# [INPUT RECORDS]

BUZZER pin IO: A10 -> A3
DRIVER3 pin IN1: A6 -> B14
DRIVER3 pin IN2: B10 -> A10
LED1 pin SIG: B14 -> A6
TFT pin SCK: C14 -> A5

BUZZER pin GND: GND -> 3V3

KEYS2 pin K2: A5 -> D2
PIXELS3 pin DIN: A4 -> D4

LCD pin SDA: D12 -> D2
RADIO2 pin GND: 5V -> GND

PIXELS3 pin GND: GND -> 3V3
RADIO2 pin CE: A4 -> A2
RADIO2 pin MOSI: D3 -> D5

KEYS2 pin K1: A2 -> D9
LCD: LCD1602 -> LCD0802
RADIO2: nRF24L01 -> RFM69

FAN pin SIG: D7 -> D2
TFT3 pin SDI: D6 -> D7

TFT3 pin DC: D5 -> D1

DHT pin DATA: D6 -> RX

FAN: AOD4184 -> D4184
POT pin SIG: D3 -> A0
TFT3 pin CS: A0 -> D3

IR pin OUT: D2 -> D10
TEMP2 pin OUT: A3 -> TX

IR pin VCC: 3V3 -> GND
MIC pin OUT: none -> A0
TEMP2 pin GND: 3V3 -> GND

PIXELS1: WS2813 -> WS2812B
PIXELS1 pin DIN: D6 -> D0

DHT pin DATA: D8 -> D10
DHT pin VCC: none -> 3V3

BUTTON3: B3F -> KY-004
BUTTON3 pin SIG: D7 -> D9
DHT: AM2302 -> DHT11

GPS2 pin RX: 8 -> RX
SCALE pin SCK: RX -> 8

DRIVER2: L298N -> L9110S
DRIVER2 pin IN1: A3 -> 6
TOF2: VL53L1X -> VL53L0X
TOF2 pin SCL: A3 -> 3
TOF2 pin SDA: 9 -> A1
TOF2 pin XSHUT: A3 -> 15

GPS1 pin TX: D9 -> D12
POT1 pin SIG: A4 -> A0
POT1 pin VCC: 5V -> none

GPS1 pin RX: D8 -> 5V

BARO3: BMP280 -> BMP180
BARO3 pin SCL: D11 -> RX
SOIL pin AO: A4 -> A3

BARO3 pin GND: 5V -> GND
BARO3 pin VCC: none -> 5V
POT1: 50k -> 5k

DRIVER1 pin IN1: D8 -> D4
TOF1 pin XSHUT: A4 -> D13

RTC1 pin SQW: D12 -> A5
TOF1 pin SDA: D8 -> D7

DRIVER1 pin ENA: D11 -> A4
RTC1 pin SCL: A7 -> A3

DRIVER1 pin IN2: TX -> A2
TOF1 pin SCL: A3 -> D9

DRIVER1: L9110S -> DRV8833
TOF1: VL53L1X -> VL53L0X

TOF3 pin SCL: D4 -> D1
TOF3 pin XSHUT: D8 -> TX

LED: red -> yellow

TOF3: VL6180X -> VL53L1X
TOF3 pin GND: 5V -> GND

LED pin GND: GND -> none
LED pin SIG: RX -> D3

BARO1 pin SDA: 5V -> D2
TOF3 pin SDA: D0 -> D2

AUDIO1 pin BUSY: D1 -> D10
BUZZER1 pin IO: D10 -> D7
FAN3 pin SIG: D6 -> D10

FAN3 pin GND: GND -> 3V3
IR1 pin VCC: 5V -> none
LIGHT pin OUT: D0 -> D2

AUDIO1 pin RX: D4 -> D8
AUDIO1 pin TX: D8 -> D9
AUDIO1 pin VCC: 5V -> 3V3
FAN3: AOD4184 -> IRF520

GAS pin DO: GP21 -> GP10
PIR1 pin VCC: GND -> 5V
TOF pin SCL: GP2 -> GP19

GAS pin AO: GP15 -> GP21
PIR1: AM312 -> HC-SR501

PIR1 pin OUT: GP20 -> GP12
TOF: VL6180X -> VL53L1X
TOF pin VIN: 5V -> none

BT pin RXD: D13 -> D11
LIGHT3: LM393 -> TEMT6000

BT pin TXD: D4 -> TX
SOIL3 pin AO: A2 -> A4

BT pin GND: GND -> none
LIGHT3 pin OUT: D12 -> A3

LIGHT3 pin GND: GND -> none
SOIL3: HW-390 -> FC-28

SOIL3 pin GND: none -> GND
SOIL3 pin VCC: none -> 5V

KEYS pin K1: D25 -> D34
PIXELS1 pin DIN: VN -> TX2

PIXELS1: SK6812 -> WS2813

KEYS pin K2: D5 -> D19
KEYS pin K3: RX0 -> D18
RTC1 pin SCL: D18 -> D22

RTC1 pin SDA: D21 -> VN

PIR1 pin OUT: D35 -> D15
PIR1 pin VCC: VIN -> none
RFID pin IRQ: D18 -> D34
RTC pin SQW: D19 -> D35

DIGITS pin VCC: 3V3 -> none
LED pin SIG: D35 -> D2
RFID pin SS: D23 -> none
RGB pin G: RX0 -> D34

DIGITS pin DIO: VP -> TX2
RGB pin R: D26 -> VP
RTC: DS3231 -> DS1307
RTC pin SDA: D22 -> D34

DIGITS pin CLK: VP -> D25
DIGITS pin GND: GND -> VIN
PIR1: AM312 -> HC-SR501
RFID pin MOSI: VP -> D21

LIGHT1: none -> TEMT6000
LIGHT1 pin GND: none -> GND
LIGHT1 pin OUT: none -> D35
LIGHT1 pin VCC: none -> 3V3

# [WORK REQUEST]
Search the material above for the string "RFID". Show every line that holds it.

# [SOLUTION TO THIS PROBLEM]
RFID pin IRQ: D18 -> D34
RFID pin SS: D23 -> none
RFID pin MOSI: VP -> D21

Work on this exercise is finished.